Copy out each line in the material below that has the word "cone".

| Dataset section |

○ ○ ○ ○

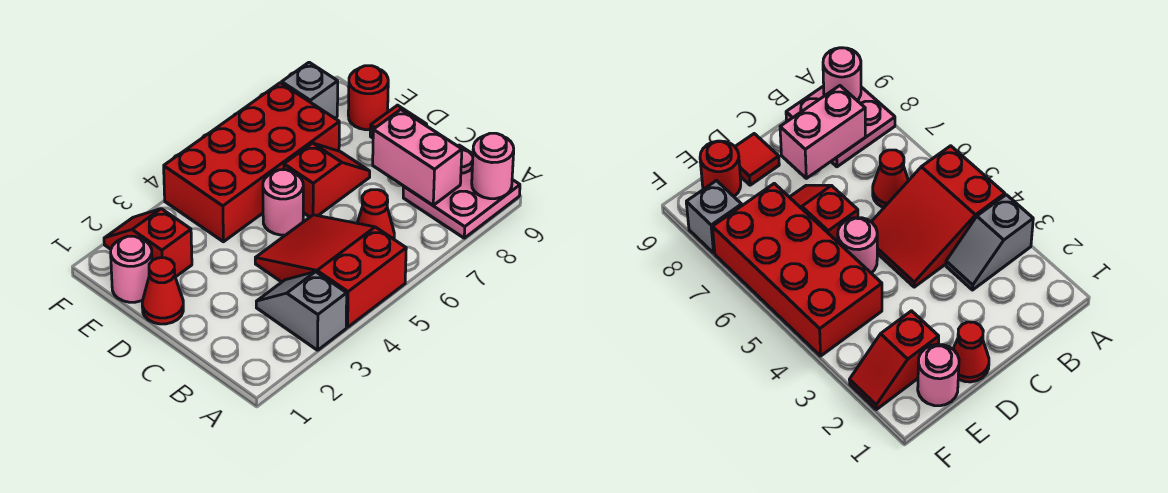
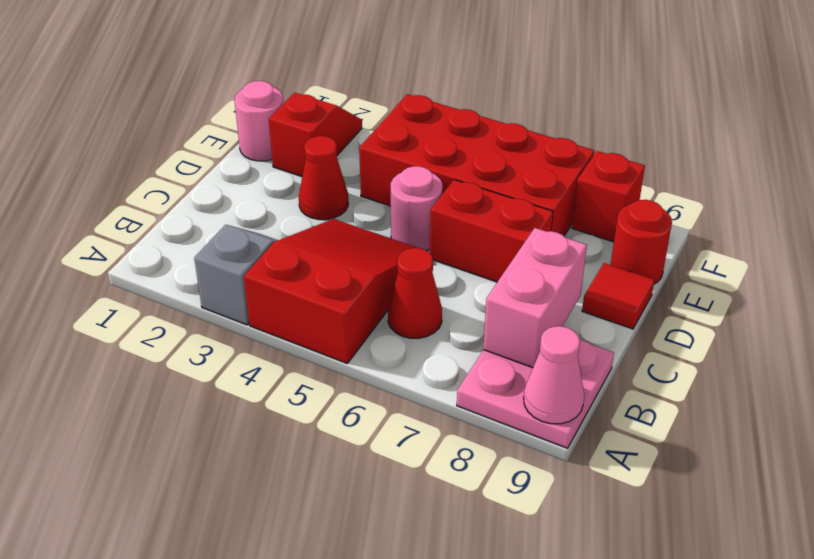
pink round brick A9 level 2 -> pink cone A9 level 2
red cone D1 level 1 -> red cone D3 level 1
red slope D6:D7 level 1 top 6 -> red brick D6:D7 level 1
grey brick F8 level 1 -> red brick F8 level 1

○ ○ ○ ○

| Written answer |
pink round brick A9 level 2 -> pink cone A9 level 2
red cone D1 level 1 -> red cone D3 level 1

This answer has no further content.